**WHAT YOU HAVE TO DO:**
Out of the material that follows, write out exactly the lines from the line with "gray arrow: (193, 47)" to the line with "yellow line: (182, 244) -> (318, 332), moved", both ends included, and no others.

**DATA EXTRACTS:**
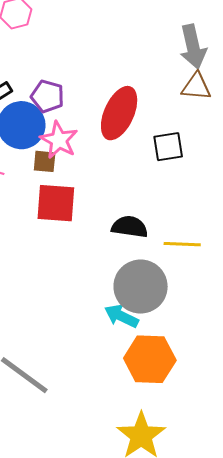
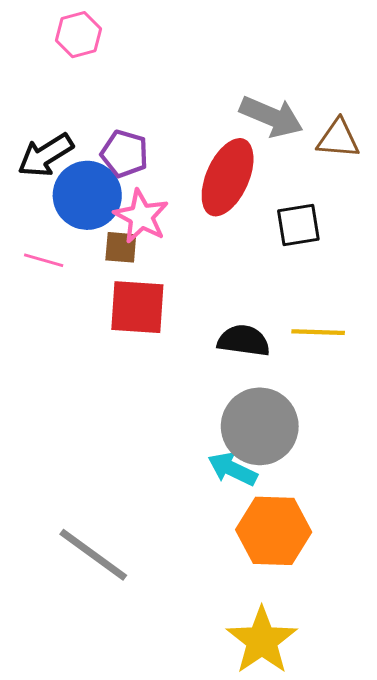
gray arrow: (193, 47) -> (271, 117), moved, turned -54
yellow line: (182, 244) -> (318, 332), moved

---

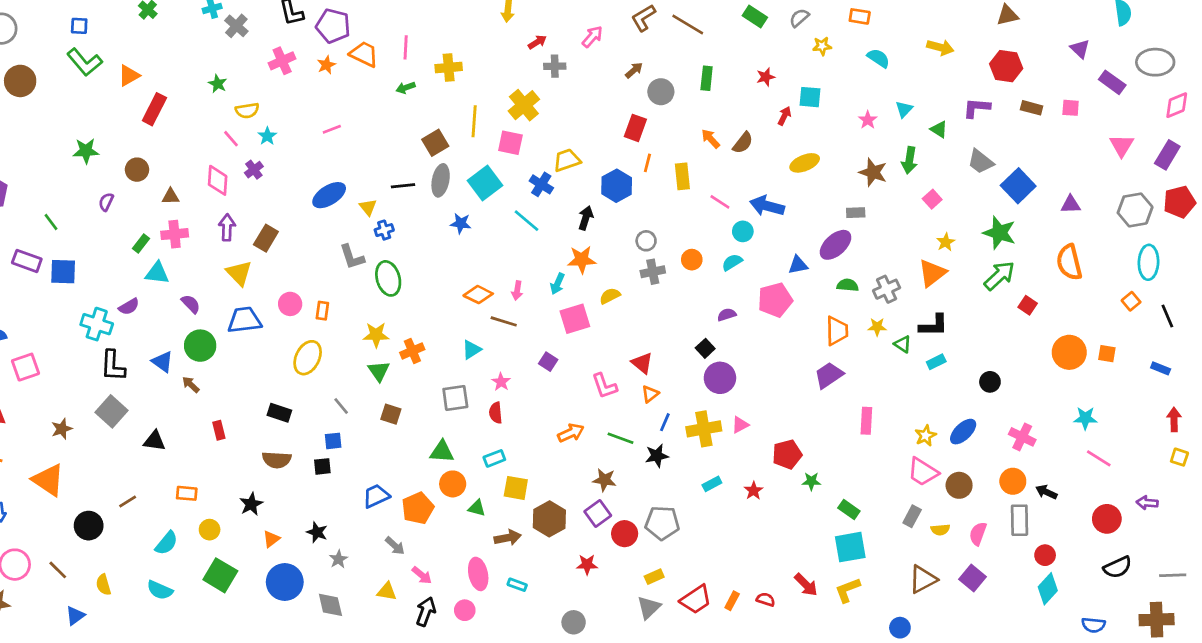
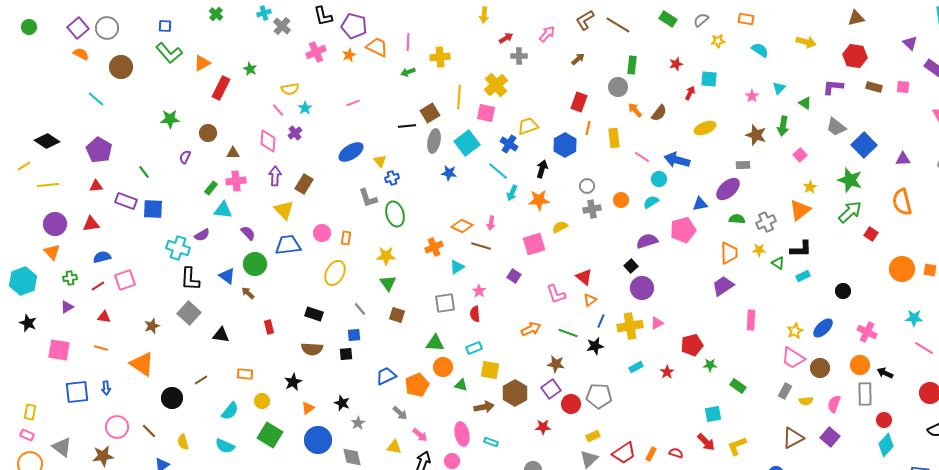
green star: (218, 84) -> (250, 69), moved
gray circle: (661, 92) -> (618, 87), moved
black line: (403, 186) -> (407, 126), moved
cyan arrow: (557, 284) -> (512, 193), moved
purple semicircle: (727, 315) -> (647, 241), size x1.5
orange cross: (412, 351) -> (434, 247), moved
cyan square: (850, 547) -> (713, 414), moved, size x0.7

**REPLY:**
gray arrow: (193, 47) -> (271, 117), moved, turned -54
yellow line: (182, 244) -> (318, 332), moved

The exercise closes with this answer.